Start of TASK MATERIAL
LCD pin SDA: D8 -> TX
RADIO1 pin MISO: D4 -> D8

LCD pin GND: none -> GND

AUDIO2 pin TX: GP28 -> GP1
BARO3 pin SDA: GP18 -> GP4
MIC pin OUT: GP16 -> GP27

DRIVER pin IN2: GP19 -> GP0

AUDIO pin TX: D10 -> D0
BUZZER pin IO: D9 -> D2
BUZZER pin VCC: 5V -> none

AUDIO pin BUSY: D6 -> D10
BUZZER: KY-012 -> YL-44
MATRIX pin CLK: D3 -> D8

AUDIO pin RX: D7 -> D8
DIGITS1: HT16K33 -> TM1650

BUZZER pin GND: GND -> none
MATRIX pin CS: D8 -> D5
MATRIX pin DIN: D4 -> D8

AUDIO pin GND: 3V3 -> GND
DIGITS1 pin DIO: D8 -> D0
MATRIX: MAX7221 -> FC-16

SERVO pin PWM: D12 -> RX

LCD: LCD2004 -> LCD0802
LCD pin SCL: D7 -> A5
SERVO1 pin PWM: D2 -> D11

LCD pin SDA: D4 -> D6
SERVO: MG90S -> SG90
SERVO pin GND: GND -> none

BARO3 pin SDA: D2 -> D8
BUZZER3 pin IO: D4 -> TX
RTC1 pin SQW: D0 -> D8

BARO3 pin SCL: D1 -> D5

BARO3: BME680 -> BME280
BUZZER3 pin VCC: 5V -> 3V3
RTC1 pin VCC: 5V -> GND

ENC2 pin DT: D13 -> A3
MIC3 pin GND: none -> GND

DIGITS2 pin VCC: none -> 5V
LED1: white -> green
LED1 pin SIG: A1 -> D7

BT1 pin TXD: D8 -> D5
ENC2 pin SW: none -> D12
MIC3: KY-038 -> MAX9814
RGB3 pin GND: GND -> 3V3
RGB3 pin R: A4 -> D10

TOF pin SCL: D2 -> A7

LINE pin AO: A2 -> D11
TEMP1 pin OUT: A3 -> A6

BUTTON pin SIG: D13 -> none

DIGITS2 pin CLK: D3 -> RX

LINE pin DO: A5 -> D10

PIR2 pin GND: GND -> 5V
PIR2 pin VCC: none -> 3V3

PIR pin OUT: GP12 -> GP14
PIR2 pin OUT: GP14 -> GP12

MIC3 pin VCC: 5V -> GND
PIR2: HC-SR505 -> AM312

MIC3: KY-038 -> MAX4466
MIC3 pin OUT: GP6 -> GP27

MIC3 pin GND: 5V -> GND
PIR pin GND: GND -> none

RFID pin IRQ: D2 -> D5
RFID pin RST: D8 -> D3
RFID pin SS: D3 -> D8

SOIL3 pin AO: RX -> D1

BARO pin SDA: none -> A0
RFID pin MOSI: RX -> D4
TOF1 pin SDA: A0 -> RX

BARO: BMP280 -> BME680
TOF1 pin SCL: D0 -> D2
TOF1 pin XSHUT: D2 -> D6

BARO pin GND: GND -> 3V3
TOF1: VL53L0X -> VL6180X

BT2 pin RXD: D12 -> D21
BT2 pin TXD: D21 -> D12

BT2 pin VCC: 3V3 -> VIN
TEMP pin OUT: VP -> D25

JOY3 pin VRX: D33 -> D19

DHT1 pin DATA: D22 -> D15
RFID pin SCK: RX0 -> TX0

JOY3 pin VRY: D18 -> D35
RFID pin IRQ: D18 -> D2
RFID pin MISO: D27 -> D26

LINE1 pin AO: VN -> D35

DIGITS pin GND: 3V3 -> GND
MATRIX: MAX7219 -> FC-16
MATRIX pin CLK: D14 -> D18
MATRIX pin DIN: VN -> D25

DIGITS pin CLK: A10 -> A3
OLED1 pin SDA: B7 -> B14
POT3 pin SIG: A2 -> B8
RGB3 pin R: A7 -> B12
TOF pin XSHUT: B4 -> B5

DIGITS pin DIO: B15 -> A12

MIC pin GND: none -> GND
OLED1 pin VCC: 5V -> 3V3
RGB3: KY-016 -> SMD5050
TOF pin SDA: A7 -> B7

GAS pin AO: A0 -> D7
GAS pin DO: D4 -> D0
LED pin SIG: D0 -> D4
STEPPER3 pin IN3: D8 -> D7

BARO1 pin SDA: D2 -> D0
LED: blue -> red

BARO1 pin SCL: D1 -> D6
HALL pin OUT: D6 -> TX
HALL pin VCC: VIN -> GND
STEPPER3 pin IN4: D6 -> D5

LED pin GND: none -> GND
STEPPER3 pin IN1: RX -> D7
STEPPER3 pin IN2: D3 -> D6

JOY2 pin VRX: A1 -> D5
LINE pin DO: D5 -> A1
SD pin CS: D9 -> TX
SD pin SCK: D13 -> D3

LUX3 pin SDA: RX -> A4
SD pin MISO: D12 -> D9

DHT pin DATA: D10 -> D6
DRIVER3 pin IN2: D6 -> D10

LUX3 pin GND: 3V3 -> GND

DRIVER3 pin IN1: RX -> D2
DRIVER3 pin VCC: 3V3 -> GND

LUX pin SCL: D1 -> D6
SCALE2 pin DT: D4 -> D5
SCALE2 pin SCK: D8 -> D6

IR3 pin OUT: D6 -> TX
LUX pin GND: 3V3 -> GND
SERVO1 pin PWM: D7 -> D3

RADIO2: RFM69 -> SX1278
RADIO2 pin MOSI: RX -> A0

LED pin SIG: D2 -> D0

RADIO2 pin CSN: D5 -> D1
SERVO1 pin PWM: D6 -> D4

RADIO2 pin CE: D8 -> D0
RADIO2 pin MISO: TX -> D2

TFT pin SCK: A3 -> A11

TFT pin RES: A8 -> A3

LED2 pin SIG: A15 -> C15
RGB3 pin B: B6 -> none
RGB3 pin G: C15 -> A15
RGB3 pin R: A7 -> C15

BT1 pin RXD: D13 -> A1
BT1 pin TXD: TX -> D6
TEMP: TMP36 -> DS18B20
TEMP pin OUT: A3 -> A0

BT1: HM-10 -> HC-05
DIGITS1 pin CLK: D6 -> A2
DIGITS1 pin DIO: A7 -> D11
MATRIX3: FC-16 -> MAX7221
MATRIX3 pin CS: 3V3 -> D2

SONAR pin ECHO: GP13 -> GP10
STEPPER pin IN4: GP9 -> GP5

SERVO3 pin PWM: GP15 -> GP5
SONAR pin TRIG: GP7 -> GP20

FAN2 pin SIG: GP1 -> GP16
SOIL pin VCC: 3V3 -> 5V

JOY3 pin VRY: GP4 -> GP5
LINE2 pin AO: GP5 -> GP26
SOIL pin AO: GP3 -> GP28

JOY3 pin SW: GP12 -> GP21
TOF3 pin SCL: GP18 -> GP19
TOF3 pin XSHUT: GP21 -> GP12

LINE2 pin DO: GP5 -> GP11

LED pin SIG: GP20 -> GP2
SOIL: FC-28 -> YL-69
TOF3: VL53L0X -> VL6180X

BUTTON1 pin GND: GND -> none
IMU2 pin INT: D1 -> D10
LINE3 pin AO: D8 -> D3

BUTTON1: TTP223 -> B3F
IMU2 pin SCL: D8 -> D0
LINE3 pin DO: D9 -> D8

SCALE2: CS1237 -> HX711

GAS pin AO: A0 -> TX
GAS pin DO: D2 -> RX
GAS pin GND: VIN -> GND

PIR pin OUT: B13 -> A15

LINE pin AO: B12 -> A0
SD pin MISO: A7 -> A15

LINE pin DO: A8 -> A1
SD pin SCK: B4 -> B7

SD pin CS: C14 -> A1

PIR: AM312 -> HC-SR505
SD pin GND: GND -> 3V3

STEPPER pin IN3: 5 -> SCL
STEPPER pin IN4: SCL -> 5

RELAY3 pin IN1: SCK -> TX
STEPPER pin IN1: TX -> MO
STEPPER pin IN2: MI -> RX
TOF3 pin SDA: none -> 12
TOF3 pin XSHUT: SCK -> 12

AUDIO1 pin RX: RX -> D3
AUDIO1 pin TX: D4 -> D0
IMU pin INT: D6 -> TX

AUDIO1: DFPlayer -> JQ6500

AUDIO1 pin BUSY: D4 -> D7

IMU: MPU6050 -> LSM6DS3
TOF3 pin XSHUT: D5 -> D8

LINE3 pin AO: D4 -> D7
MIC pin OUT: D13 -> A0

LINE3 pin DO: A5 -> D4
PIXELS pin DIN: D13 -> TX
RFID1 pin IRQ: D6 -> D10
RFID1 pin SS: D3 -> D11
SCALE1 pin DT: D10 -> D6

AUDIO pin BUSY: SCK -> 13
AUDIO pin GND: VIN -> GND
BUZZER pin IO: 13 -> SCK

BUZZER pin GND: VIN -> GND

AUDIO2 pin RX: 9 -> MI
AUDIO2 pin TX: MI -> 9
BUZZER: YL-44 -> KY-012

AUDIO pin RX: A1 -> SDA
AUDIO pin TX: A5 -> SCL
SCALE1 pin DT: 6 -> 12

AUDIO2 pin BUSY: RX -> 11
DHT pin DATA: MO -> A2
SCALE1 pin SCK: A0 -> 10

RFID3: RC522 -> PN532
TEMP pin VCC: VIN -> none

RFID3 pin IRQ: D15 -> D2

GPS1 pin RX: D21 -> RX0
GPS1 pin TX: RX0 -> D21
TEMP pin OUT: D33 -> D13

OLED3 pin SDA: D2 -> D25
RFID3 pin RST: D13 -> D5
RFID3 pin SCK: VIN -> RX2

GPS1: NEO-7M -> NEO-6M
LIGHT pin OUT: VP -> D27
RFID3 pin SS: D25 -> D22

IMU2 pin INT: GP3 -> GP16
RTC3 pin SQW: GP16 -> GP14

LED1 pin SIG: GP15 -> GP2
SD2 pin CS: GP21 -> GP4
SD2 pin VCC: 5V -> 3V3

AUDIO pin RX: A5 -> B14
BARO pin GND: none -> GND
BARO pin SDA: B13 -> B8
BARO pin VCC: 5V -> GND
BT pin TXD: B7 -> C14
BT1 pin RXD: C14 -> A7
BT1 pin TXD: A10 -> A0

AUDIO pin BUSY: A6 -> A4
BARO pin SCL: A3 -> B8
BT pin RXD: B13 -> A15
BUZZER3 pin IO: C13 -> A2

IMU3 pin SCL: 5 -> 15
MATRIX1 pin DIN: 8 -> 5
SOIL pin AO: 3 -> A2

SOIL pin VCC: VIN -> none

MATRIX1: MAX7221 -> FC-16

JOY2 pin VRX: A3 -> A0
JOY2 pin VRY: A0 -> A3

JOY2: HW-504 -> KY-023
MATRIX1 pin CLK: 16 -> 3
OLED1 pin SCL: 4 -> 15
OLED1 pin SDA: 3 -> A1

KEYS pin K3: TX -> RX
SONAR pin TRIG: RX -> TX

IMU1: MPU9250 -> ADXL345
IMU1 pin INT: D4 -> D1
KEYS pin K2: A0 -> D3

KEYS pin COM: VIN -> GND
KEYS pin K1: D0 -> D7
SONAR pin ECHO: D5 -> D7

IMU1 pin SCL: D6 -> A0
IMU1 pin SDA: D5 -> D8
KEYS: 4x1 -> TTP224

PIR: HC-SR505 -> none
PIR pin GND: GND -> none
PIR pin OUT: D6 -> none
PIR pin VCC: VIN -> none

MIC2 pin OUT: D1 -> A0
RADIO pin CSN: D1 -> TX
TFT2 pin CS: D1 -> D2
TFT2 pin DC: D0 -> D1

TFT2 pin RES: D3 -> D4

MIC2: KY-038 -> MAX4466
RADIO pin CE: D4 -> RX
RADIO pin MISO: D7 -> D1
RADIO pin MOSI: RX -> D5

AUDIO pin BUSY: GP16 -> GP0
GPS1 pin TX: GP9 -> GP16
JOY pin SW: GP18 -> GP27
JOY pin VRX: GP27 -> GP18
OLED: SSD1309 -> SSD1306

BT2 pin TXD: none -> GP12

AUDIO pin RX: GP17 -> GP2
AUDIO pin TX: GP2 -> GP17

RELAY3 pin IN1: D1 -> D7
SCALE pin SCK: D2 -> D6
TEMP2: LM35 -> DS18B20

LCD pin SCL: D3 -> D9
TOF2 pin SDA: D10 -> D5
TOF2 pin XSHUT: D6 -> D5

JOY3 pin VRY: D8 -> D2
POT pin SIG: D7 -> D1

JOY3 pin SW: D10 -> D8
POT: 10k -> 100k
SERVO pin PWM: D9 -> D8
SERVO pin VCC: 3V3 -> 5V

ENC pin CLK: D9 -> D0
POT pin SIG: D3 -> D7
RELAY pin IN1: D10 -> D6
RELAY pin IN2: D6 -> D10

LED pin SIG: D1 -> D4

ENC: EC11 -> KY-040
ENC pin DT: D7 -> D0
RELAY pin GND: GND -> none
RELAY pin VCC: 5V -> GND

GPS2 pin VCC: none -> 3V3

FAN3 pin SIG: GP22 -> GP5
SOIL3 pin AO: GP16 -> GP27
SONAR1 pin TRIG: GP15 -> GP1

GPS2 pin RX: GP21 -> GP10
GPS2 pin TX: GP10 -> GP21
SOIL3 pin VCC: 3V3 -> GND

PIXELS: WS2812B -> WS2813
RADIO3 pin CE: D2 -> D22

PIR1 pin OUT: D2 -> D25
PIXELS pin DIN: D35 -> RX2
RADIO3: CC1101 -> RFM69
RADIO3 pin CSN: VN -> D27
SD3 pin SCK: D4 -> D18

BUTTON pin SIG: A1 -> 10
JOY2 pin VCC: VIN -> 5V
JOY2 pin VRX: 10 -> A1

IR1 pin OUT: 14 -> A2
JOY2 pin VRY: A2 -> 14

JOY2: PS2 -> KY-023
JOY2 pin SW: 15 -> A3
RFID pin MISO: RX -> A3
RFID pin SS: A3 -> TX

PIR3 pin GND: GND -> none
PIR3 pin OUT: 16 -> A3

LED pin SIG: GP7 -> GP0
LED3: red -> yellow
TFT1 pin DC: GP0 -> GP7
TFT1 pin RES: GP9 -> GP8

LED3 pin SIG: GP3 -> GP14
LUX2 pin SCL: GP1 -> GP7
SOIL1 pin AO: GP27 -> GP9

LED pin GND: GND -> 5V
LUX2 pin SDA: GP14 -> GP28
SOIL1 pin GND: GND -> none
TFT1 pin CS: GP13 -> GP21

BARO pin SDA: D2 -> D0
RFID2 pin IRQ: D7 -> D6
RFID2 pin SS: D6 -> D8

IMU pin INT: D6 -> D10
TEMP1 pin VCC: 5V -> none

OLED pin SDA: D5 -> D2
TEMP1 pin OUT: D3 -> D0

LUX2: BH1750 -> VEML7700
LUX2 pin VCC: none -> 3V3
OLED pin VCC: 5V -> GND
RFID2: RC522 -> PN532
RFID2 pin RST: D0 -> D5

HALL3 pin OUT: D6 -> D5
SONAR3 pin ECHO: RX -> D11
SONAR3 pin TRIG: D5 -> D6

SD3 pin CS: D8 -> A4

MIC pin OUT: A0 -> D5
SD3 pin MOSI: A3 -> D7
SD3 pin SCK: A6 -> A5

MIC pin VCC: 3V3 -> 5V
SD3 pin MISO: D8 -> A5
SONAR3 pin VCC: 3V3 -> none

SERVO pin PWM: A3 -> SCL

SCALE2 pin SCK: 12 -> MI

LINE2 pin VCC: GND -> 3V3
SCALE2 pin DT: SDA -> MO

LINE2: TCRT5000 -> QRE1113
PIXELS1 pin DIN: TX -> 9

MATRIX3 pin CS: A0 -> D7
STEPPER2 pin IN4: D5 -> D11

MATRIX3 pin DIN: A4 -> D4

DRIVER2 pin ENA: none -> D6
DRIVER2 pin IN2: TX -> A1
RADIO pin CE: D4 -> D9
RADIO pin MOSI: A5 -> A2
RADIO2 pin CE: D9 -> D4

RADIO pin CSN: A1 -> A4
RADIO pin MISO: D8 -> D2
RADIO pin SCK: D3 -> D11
End of TASK MATERIAL
*WORK INSTRUCTION:*
Above are some lines. Repeat exactly, and only, those from the line that has "KEYS pin K3: TX -> RX" through the line that has "SOIL3 pin AO: GP16 -> GP27".

*OUTPUT FOR THIS EXERCISE:*
KEYS pin K3: TX -> RX
SONAR pin TRIG: RX -> TX

IMU1: MPU9250 -> ADXL345
IMU1 pin INT: D4 -> D1
KEYS pin K2: A0 -> D3

KEYS pin COM: VIN -> GND
KEYS pin K1: D0 -> D7
SONAR pin ECHO: D5 -> D7

IMU1 pin SCL: D6 -> A0
IMU1 pin SDA: D5 -> D8
KEYS: 4x1 -> TTP224

PIR: HC-SR505 -> none
PIR pin GND: GND -> none
PIR pin OUT: D6 -> none
PIR pin VCC: VIN -> none

MIC2 pin OUT: D1 -> A0
RADIO pin CSN: D1 -> TX
TFT2 pin CS: D1 -> D2
TFT2 pin DC: D0 -> D1

TFT2 pin RES: D3 -> D4

MIC2: KY-038 -> MAX4466
RADIO pin CE: D4 -> RX
RADIO pin MISO: D7 -> D1
RADIO pin MOSI: RX -> D5

AUDIO pin BUSY: GP16 -> GP0
GPS1 pin TX: GP9 -> GP16
JOY pin SW: GP18 -> GP27
JOY pin VRX: GP27 -> GP18
OLED: SSD1309 -> SSD1306

BT2 pin TXD: none -> GP12

AUDIO pin RX: GP17 -> GP2
AUDIO pin TX: GP2 -> GP17

RELAY3 pin IN1: D1 -> D7
SCALE pin SCK: D2 -> D6
TEMP2: LM35 -> DS18B20

LCD pin SCL: D3 -> D9
TOF2 pin SDA: D10 -> D5
TOF2 pin XSHUT: D6 -> D5

JOY3 pin VRY: D8 -> D2
POT pin SIG: D7 -> D1

JOY3 pin SW: D10 -> D8
POT: 10k -> 100k
SERVO pin PWM: D9 -> D8
SERVO pin VCC: 3V3 -> 5V

ENC pin CLK: D9 -> D0
POT pin SIG: D3 -> D7
RELAY pin IN1: D10 -> D6
RELAY pin IN2: D6 -> D10

LED pin SIG: D1 -> D4

ENC: EC11 -> KY-040
ENC pin DT: D7 -> D0
RELAY pin GND: GND -> none
RELAY pin VCC: 5V -> GND

GPS2 pin VCC: none -> 3V3

FAN3 pin SIG: GP22 -> GP5
SOIL3 pin AO: GP16 -> GP27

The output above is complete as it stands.